(Collected data)
>>>>>
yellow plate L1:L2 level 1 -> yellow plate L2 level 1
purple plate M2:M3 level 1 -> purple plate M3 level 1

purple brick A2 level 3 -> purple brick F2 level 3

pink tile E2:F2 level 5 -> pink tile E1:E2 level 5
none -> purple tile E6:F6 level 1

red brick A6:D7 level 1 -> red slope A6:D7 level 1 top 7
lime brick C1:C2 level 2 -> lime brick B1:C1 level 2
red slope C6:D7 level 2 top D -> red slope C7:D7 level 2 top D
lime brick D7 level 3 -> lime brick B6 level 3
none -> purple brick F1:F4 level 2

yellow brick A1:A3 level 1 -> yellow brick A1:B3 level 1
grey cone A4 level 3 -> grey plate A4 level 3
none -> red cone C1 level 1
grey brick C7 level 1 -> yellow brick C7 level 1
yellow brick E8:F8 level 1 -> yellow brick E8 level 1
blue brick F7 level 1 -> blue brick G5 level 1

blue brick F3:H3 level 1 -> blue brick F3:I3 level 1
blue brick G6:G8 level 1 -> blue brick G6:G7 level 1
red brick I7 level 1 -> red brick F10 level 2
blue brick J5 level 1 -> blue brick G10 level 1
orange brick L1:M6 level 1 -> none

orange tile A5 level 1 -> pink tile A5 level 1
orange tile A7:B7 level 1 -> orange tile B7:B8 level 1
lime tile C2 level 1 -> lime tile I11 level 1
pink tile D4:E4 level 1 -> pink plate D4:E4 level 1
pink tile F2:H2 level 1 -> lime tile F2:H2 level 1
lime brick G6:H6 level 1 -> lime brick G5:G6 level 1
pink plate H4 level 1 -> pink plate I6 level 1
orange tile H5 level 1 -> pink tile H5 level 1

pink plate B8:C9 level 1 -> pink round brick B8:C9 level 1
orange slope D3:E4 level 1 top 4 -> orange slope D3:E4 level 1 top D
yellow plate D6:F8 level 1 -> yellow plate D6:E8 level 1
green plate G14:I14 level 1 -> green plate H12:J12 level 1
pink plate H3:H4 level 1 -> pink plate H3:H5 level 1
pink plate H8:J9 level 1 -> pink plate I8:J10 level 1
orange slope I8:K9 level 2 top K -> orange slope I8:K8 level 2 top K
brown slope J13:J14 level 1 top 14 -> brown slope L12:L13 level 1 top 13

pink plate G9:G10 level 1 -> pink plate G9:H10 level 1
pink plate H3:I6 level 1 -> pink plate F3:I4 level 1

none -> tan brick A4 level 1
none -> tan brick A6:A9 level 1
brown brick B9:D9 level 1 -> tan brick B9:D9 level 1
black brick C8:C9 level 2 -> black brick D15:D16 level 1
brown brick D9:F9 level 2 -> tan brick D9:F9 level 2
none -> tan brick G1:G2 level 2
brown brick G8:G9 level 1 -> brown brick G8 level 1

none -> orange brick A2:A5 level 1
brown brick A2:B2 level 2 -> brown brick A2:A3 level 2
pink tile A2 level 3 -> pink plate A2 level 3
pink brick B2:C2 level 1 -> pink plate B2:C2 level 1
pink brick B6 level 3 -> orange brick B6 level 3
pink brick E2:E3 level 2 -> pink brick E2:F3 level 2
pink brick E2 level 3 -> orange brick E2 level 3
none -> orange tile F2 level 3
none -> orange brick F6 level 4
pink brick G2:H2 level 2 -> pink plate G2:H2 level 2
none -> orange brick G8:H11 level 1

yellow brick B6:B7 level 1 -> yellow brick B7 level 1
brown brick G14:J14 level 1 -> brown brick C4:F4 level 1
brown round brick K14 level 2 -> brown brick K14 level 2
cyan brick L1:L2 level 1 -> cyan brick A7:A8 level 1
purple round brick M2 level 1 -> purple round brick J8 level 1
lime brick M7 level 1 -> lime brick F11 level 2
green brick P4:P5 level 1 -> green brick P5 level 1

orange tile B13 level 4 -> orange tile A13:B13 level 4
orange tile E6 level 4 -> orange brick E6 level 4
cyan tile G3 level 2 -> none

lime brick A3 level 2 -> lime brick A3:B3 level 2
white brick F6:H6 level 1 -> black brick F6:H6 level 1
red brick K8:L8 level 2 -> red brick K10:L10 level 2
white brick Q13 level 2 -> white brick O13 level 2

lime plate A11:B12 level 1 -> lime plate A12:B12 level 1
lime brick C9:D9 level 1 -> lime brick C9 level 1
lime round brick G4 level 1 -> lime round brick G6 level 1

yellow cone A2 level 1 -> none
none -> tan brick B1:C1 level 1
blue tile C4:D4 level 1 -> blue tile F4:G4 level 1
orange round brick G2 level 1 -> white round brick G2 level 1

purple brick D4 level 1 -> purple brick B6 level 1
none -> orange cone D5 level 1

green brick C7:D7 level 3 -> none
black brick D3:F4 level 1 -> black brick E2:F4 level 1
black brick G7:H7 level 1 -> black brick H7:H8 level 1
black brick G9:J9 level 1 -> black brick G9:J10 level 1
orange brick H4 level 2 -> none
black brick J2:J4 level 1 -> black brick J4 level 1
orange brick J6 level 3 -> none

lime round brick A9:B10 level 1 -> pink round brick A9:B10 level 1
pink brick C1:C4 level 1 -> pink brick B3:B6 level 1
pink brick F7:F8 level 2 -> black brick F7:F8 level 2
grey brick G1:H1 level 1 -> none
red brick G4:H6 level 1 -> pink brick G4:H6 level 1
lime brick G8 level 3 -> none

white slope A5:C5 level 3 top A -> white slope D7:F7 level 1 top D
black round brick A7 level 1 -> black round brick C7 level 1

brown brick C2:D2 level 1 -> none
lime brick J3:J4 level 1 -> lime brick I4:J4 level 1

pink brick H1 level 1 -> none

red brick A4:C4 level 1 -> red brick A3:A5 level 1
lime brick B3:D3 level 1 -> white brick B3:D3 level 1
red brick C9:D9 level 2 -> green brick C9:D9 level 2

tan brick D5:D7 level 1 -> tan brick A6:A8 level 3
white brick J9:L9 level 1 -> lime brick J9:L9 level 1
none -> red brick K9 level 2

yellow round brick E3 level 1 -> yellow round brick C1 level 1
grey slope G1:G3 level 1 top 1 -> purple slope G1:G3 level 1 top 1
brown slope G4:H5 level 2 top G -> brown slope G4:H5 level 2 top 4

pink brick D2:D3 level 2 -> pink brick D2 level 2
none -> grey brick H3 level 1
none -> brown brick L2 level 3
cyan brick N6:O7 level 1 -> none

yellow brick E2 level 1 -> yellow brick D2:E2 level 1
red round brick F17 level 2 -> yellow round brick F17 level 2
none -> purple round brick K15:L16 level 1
<<<<<
# [What is being asked]
The lines to return begin at the first line of the records and end at the line holding "yellow brick E8:F8"; please return them exactly, including both, and nothing beyond.

# [Problem solution]
yellow plate L1:L2 level 1 -> yellow plate L2 level 1
purple plate M2:M3 level 1 -> purple plate M3 level 1

purple brick A2 level 3 -> purple brick F2 level 3

pink tile E2:F2 level 5 -> pink tile E1:E2 level 5
none -> purple tile E6:F6 level 1

red brick A6:D7 level 1 -> red slope A6:D7 level 1 top 7
lime brick C1:C2 level 2 -> lime brick B1:C1 level 2
red slope C6:D7 level 2 top D -> red slope C7:D7 level 2 top D
lime brick D7 level 3 -> lime brick B6 level 3
none -> purple brick F1:F4 level 2

yellow brick A1:A3 level 1 -> yellow brick A1:B3 level 1
grey cone A4 level 3 -> grey plate A4 level 3
none -> red cone C1 level 1
grey brick C7 level 1 -> yellow brick C7 level 1
yellow brick E8:F8 level 1 -> yellow brick E8 level 1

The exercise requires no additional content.